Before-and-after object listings
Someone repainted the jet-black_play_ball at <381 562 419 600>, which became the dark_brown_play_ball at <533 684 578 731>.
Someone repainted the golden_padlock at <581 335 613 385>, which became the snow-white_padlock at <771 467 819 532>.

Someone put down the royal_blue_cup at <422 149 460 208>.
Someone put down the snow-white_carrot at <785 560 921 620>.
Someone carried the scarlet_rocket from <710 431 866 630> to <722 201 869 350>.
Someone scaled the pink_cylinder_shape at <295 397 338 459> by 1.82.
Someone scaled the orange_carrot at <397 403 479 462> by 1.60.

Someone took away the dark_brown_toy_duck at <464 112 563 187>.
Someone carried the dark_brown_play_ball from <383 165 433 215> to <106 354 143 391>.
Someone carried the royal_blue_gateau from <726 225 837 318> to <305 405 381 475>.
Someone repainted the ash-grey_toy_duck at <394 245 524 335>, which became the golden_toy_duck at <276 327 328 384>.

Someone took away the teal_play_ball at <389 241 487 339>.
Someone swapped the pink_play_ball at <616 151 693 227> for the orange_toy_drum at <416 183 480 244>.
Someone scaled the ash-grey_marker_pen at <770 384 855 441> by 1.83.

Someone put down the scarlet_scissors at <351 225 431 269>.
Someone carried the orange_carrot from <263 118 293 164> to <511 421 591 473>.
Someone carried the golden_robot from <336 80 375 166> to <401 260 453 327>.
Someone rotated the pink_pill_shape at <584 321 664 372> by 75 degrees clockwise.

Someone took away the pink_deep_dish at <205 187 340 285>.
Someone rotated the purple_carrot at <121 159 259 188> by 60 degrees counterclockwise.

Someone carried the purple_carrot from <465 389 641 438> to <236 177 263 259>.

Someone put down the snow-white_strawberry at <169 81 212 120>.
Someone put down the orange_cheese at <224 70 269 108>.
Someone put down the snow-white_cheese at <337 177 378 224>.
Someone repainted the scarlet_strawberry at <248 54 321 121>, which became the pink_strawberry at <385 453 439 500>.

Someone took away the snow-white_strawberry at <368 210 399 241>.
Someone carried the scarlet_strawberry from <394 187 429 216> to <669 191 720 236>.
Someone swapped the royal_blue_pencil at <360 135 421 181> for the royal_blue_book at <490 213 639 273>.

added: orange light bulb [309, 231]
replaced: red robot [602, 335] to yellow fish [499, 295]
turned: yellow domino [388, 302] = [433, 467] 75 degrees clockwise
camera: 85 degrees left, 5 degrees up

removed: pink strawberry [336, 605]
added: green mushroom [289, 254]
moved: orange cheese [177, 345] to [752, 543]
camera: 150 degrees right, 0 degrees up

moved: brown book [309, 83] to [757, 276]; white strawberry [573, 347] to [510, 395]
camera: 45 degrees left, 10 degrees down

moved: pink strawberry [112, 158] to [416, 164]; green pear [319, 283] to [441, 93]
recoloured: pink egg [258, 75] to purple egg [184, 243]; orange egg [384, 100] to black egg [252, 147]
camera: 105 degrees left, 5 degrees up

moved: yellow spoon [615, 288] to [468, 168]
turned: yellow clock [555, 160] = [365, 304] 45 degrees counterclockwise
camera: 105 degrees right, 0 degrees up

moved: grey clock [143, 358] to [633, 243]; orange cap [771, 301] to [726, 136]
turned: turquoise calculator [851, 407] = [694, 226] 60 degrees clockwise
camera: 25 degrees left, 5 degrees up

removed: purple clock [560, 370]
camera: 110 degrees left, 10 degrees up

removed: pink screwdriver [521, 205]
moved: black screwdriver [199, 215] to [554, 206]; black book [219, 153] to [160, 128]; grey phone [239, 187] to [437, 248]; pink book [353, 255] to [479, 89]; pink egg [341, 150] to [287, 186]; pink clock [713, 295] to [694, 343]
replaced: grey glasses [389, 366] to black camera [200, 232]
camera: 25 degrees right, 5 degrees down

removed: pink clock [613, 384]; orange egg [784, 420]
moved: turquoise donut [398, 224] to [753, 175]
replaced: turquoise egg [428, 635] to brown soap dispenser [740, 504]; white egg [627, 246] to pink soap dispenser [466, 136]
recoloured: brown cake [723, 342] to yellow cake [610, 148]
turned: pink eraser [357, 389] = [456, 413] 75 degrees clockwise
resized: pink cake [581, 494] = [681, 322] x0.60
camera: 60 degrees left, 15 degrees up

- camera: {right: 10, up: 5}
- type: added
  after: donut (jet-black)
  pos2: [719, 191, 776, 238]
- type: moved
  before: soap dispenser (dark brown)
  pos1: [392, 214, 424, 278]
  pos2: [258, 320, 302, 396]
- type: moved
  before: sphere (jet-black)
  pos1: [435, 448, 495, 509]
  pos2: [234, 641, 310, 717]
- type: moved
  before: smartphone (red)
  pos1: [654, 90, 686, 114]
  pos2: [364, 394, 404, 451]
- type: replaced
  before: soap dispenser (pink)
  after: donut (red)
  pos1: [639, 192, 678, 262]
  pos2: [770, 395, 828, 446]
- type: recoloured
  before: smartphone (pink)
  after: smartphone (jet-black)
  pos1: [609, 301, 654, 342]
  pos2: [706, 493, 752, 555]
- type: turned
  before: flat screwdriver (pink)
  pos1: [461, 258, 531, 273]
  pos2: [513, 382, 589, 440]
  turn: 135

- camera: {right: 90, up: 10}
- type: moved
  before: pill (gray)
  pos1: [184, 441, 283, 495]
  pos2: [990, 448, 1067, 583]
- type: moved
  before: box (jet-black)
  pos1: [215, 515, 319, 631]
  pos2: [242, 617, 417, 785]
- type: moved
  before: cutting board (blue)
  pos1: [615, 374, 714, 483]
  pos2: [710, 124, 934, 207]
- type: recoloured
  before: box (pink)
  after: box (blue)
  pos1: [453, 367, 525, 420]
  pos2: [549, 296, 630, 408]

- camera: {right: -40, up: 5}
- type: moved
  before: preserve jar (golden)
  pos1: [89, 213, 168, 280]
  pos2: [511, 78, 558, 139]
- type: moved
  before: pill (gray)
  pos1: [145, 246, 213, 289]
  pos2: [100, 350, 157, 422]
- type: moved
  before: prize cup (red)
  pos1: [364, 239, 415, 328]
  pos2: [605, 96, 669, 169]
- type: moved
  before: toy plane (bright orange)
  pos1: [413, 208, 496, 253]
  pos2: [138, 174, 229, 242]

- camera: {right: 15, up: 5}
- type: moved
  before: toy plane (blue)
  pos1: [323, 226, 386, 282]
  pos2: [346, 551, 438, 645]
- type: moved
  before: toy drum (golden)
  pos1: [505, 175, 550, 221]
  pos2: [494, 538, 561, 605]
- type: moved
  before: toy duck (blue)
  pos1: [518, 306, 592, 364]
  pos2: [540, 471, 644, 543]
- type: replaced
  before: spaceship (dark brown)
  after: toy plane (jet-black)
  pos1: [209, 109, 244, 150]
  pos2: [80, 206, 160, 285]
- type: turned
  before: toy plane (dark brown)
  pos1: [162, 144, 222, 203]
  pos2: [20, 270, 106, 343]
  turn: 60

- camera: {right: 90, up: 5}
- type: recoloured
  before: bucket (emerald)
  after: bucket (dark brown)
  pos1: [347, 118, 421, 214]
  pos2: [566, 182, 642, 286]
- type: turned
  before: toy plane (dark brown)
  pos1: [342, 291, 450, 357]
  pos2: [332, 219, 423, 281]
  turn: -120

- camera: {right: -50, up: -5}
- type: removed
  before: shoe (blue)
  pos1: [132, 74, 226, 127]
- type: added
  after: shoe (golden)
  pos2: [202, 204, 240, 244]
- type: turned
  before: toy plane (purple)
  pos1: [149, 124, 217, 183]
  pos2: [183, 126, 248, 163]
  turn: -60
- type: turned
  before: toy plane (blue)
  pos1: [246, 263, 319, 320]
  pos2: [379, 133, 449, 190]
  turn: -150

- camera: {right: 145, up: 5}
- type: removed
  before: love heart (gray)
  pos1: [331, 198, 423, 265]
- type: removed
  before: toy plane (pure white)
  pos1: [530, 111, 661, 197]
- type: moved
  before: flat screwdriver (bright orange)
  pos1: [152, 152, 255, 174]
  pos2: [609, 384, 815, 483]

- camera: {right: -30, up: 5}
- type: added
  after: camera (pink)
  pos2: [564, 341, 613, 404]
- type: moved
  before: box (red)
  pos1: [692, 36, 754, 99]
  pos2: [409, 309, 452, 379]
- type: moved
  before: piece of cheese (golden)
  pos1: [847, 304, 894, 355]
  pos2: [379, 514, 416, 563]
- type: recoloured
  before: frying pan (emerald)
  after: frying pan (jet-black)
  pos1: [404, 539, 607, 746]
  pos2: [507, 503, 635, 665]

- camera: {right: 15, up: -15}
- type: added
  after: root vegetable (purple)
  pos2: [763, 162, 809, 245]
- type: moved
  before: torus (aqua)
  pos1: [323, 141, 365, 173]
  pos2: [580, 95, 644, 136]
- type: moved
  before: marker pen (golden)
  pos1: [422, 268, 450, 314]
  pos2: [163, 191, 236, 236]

### What you are asked to do
Find "after: donut (jet-black)" in the entries above and copy that whole line exactly, then each line after it through the line that contains "pos1: [461, 258, 531, 273]".

### Your solution
  after: donut (jet-black)
  pos2: [719, 191, 776, 238]
- type: moved
  before: soap dispenser (dark brown)
  pos1: [392, 214, 424, 278]
  pos2: [258, 320, 302, 396]
- type: moved
  before: sphere (jet-black)
  pos1: [435, 448, 495, 509]
  pos2: [234, 641, 310, 717]
- type: moved
  before: smartphone (red)
  pos1: [654, 90, 686, 114]
  pos2: [364, 394, 404, 451]
- type: replaced
  before: soap dispenser (pink)
  after: donut (red)
  pos1: [639, 192, 678, 262]
  pos2: [770, 395, 828, 446]
- type: recoloured
  before: smartphone (pink)
  after: smartphone (jet-black)
  pos1: [609, 301, 654, 342]
  pos2: [706, 493, 752, 555]
- type: turned
  before: flat screwdriver (pink)
  pos1: [461, 258, 531, 273]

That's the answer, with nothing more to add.